[Source data]

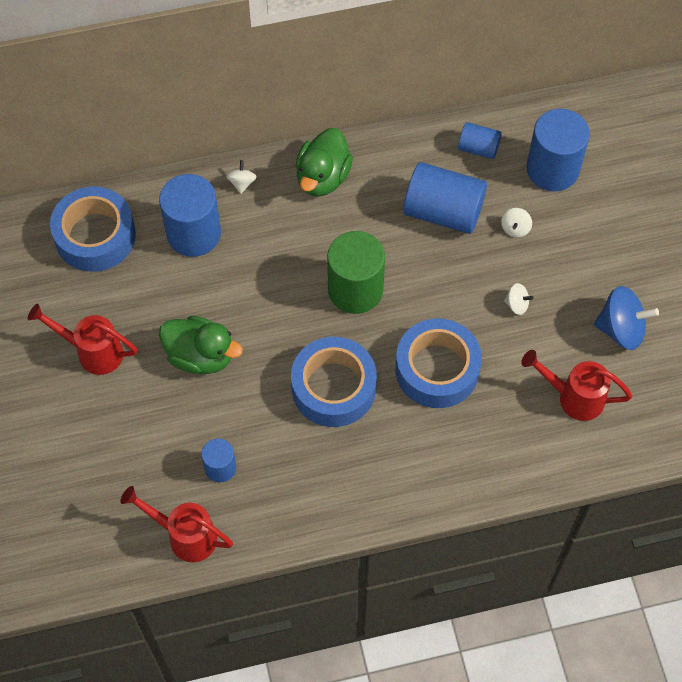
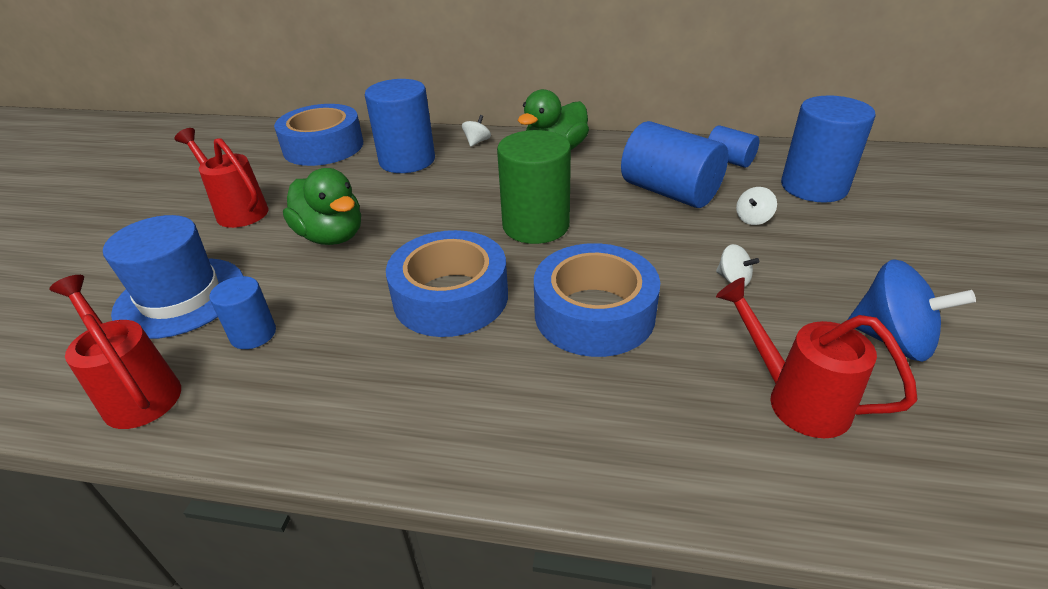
camera: 25 degrees right, 25 degrees down
(136, 456) = (180, 297): none -> blue hat

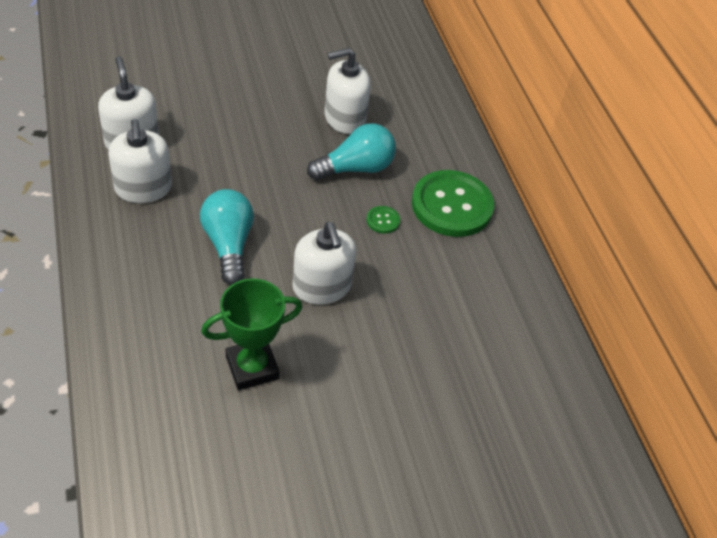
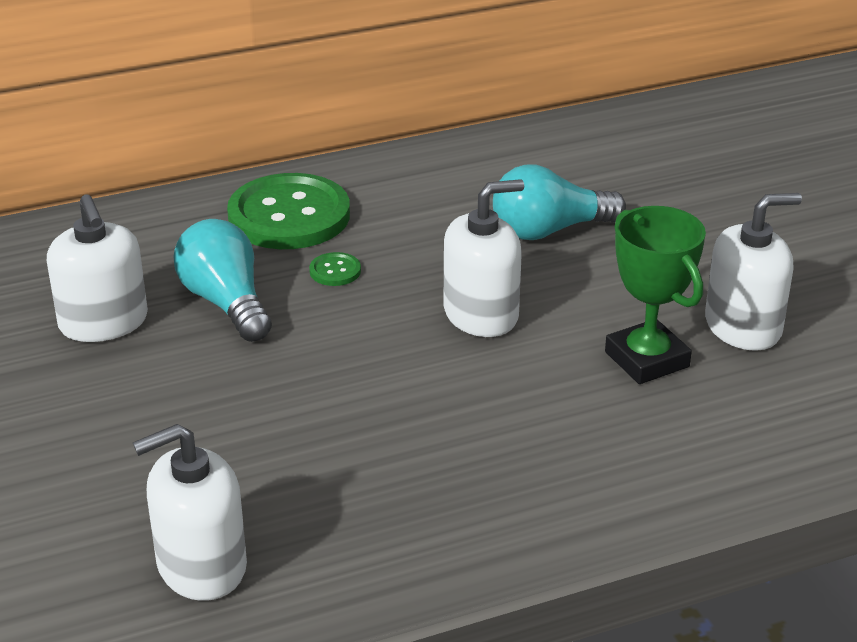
camera: 90 degrees left, 15 degrees down
(143, 188) = (324, 527): white soap dispenser -> white soap dispenser (743, 327)
(228, 245) = (428, 410): turquoise light bulb -> turquoise light bulb (549, 230)

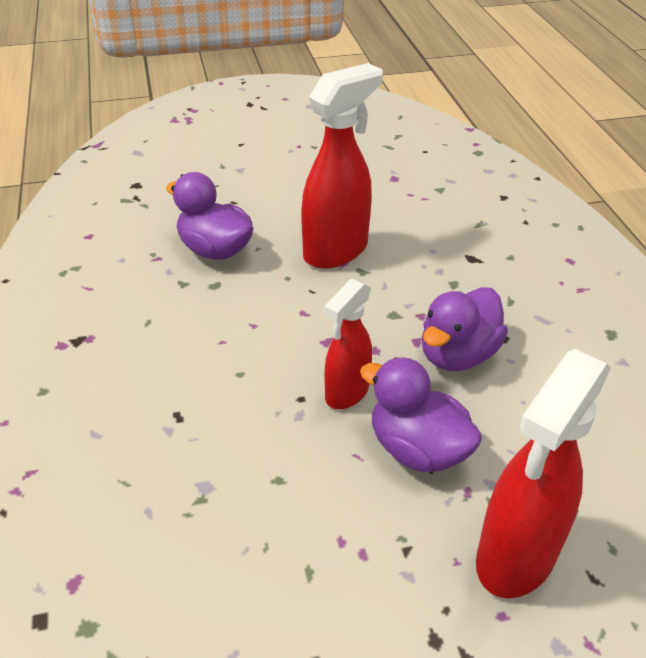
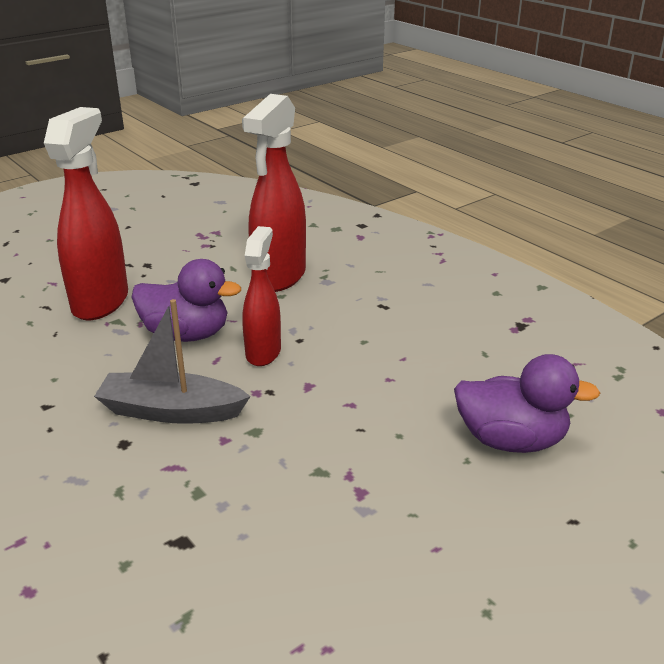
camera: 155 degrees right, 10 degrees down
(336, 251) = (369, 488): red spray bottle -> red spray bottle (279, 277)
(457, 355) = (171, 411): purple duck -> grey boat

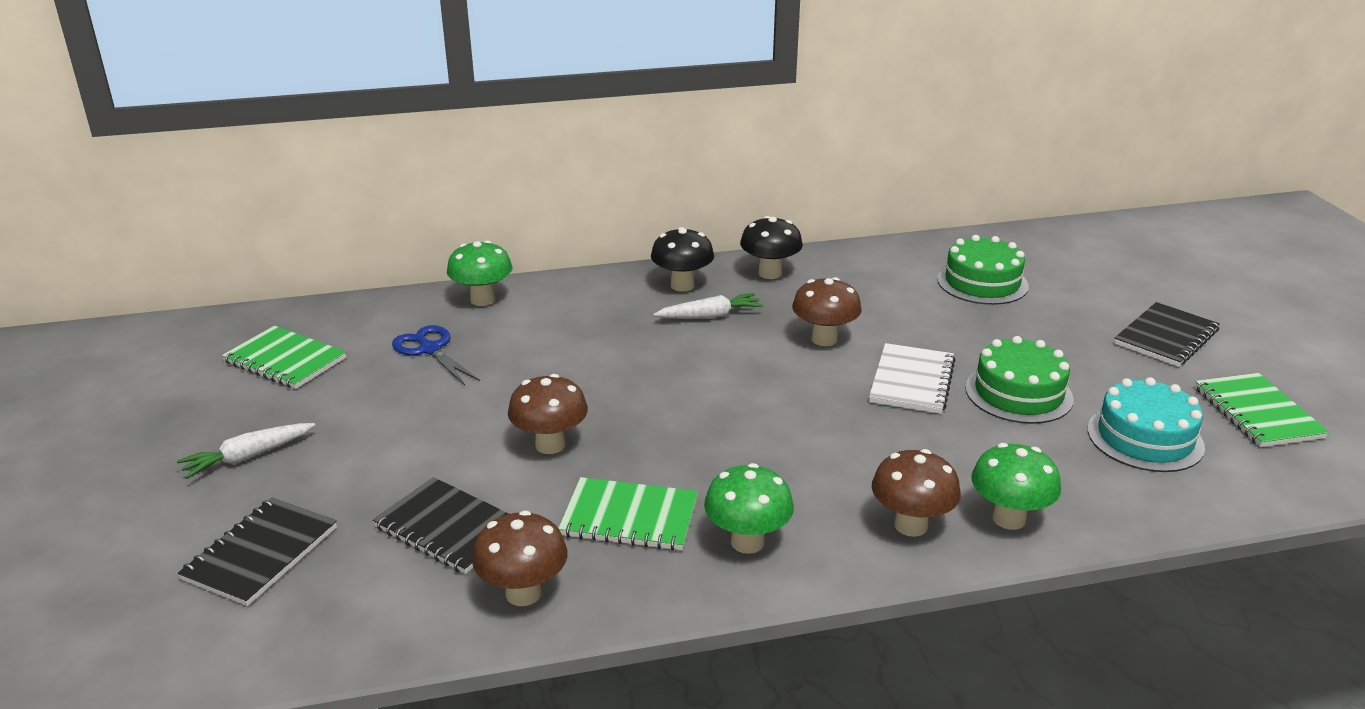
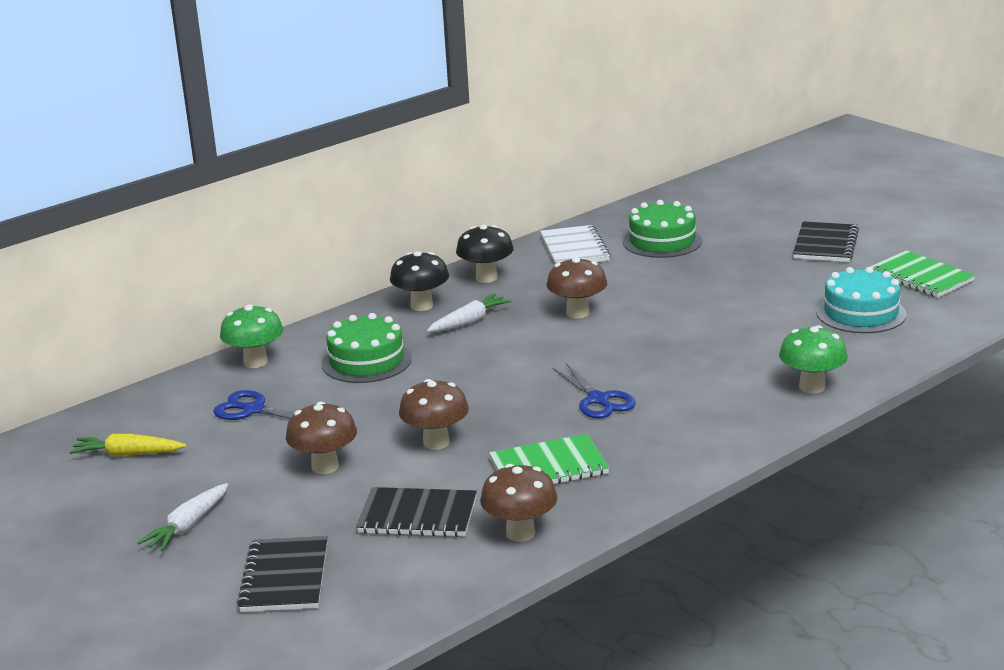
camera: 25 degrees left, 5 degrees down
(285, 360) = (128, 454): green notebook -> yellow carrot
(747, 542) = (649, 454): green mushroom -> none
(754, 451) = (598, 400): none -> blue scissors
(911, 381) = (670, 323): white notebook -> white notebook (574, 249)
(911, 525) = (751, 410): brown mushroom -> brown mushroom (325, 467)
(1018, 393) = (753, 309): green cake -> green cake (366, 361)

PROBLEM TO SOLVE ▸ Each record must be set down again without alteration, and no picture may be carried over.

ANSWER AREA ▸
camera: 25 degrees right, 25 degrees down
(136, 456) = (180, 297): none -> blue hat

camera: 90 degrees left, 15 degrees down
(143, 188) = (324, 527): white soap dispenser -> white soap dispenser (743, 327)
(228, 245) = (428, 410): turquoise light bulb -> turquoise light bulb (549, 230)

camera: 155 degrees right, 10 degrees down
(336, 251) = (369, 488): red spray bottle -> red spray bottle (279, 277)
(457, 355) = (171, 411): purple duck -> grey boat

camera: 25 degrees left, 5 degrees down
(285, 360) = (128, 454): green notebook -> yellow carrot
(747, 542) = (649, 454): green mushroom -> none
(754, 451) = (598, 400): none -> blue scissors
(911, 381) = (670, 323): white notebook -> white notebook (574, 249)
(911, 525) = (751, 410): brown mushroom -> brown mushroom (325, 467)
(1018, 393) = (753, 309): green cake -> green cake (366, 361)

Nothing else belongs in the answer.